» **WHAT TO DO**: Return each line from the listing below that includes the string "with". Matching is case-sensitive.

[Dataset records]
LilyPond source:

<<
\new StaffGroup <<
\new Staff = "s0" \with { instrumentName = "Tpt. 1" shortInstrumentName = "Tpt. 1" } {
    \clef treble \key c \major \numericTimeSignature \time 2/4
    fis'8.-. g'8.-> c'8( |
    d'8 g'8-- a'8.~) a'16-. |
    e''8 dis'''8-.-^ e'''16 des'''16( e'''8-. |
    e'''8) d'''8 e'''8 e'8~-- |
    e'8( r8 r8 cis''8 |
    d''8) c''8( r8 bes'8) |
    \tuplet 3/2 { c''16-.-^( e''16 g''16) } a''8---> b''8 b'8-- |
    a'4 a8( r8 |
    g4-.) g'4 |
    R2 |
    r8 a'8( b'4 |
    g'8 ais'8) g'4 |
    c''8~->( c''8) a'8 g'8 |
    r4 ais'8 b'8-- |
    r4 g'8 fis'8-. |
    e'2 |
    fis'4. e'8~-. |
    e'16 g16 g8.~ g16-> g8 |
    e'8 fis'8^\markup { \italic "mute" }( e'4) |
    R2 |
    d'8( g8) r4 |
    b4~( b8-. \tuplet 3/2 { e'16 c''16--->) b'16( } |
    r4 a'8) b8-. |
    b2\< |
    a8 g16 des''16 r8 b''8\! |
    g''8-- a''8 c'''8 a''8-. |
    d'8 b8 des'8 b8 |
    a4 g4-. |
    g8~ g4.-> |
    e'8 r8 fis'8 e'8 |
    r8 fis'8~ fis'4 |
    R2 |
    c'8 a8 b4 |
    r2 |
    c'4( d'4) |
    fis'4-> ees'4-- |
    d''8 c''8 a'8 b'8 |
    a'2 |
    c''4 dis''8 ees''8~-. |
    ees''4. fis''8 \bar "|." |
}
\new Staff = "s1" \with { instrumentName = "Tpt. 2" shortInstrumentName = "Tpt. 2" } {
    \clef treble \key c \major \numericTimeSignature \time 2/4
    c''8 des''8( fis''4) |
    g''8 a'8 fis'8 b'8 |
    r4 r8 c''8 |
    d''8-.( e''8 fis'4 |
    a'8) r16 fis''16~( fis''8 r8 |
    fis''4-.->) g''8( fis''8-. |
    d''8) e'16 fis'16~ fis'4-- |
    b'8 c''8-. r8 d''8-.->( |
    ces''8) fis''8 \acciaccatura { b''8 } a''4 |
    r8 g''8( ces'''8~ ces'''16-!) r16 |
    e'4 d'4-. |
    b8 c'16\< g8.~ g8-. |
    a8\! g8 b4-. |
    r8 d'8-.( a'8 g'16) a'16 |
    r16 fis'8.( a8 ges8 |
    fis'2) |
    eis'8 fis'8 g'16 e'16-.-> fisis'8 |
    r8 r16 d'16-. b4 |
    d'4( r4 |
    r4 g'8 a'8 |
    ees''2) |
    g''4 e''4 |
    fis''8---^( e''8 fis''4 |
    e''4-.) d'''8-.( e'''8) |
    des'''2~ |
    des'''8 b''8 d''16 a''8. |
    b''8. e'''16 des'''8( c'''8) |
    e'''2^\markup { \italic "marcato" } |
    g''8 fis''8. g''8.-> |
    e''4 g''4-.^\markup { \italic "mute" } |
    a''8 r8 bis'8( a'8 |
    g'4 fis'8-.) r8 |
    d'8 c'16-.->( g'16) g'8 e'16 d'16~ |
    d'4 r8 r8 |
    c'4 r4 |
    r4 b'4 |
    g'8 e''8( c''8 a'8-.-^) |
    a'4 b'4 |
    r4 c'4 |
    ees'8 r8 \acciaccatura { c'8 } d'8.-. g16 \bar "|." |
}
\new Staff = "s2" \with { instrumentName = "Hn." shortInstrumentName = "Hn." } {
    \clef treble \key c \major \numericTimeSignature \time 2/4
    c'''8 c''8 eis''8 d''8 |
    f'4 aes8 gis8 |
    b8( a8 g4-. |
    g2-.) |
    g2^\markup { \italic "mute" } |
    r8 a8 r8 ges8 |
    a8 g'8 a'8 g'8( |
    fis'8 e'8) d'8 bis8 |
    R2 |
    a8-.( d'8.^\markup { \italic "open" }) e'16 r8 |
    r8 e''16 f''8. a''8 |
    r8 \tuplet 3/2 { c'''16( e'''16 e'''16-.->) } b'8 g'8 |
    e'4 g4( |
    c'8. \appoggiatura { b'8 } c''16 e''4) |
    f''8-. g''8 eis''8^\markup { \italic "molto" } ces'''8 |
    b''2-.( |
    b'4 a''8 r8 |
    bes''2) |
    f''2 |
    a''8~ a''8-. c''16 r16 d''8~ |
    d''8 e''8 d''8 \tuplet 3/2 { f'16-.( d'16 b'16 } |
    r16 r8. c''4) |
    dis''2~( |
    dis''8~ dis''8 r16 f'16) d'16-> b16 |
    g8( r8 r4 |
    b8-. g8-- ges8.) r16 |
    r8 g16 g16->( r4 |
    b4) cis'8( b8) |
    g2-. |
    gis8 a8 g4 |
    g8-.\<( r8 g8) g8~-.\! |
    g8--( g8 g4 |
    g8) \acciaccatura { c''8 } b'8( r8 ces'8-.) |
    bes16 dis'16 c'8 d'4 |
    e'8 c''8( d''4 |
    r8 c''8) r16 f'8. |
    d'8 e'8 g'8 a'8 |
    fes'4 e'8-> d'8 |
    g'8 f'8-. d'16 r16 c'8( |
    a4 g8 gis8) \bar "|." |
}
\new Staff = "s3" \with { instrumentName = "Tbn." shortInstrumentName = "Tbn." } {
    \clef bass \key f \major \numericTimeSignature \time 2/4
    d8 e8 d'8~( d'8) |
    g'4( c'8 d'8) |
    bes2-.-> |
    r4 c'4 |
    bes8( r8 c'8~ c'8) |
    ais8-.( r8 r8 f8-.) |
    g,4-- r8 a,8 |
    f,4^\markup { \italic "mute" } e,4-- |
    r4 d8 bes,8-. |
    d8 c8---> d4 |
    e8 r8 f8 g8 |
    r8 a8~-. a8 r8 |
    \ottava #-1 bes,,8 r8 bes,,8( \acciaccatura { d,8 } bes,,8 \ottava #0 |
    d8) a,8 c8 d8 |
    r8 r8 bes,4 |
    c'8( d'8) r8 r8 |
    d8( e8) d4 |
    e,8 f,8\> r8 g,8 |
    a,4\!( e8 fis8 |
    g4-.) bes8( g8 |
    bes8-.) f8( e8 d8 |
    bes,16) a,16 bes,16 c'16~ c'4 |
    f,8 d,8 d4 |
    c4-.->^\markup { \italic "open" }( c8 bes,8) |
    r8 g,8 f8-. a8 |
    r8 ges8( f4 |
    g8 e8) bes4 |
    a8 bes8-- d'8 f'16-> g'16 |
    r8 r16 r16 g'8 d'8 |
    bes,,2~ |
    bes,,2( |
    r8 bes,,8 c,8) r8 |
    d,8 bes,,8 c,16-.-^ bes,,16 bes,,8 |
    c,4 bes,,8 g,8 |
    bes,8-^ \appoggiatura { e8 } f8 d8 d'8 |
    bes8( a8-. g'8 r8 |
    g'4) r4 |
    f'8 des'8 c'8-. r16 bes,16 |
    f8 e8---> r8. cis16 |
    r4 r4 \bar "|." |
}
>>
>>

» **THE SOLUTION**:
\new Staff = "s0" \with { instrumentName = "Tpt. 1" shortInstrumentName = "Tpt. 1" } {
\new Staff = "s1" \with { instrumentName = "Tpt. 2" shortInstrumentName = "Tpt. 2" } {
\new Staff = "s2" \with { instrumentName = "Hn." shortInstrumentName = "Hn." } {
\new Staff = "s3" \with { instrumentName = "Tbn." shortInstrumentName = "Tbn." } {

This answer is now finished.